### [Activity]
Below are lines of data; restate word for word those running from the line containing "gone: Bauer [schwarz] 691, 142" to the line containing "shifted: Flugzeug [lila]", inclusive, and no others.

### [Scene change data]
╔══
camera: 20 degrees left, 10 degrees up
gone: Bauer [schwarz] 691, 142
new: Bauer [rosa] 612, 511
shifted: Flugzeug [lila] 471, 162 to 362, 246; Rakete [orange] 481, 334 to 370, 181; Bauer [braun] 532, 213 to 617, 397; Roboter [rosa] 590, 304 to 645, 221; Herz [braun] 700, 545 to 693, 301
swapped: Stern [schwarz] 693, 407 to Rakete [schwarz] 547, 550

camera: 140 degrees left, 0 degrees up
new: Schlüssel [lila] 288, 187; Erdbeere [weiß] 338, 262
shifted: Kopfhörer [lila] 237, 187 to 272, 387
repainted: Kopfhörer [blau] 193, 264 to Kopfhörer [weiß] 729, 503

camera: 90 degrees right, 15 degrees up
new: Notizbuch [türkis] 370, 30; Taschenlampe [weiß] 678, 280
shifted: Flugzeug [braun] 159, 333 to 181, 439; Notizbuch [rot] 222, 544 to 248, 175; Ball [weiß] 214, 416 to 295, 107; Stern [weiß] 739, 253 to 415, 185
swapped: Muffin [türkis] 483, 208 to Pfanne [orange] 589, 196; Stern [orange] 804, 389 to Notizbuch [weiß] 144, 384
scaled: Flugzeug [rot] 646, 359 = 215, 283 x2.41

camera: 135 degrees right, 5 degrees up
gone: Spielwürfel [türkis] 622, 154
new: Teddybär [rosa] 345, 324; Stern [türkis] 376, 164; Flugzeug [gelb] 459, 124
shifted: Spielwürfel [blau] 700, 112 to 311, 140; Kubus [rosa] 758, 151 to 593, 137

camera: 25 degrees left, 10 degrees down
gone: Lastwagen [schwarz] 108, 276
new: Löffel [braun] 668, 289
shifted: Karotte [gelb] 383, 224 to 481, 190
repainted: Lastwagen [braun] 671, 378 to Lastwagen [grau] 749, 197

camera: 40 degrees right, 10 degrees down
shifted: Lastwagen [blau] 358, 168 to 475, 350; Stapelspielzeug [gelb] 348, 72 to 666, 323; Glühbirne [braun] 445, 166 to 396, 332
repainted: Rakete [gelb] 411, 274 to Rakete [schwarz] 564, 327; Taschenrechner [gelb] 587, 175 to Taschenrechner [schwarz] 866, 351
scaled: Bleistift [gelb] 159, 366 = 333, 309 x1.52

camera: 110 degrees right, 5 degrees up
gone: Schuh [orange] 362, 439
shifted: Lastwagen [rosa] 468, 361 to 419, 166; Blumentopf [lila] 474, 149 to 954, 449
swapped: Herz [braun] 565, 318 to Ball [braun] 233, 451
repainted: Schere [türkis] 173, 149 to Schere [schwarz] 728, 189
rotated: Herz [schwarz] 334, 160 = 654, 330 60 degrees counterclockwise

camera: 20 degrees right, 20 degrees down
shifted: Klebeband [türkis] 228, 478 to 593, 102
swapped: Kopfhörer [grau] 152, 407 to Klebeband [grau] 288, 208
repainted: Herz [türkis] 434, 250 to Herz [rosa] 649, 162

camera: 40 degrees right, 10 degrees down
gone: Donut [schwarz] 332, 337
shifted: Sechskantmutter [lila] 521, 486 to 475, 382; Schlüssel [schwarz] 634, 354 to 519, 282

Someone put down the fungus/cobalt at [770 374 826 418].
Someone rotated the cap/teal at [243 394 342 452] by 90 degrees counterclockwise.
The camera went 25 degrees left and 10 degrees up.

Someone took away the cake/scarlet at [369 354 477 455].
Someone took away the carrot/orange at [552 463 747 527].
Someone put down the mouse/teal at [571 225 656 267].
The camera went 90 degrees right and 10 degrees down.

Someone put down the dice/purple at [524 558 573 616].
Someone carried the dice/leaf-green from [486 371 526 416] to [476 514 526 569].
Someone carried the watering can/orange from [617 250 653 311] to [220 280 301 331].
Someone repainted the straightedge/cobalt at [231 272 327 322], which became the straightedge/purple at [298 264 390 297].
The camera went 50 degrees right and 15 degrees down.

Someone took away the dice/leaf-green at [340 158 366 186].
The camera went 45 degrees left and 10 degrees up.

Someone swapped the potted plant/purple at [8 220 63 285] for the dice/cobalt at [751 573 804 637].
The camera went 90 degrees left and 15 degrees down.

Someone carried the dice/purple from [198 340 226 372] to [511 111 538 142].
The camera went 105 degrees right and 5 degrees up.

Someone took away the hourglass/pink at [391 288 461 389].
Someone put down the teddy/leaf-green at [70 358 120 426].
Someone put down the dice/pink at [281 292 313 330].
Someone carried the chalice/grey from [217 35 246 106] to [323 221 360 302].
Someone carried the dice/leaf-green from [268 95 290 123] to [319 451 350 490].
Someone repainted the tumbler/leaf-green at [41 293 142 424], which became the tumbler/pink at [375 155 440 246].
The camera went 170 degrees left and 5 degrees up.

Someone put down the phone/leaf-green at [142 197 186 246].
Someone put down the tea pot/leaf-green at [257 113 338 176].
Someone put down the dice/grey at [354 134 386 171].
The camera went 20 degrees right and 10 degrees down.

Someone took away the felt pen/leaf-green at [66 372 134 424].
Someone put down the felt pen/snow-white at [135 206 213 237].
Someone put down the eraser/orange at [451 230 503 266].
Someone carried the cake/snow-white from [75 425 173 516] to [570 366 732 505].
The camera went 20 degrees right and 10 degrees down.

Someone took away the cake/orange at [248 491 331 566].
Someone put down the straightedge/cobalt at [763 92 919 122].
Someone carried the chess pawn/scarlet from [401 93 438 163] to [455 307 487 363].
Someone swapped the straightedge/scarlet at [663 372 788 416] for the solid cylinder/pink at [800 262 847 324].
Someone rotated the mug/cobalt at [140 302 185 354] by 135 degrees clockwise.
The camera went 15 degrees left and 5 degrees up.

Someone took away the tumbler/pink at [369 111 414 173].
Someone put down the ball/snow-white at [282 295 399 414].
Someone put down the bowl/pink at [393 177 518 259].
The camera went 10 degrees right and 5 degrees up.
╚══
### [Answer to the problem]
gone: Bauer [schwarz] 691, 142
new: Bauer [rosa] 612, 511
shifted: Flugzeug [lila] 471, 162 to 362, 246; Rakete [orange] 481, 334 to 370, 181; Bauer [braun] 532, 213 to 617, 397; Roboter [rosa] 590, 304 to 645, 221; Herz [braun] 700, 545 to 693, 301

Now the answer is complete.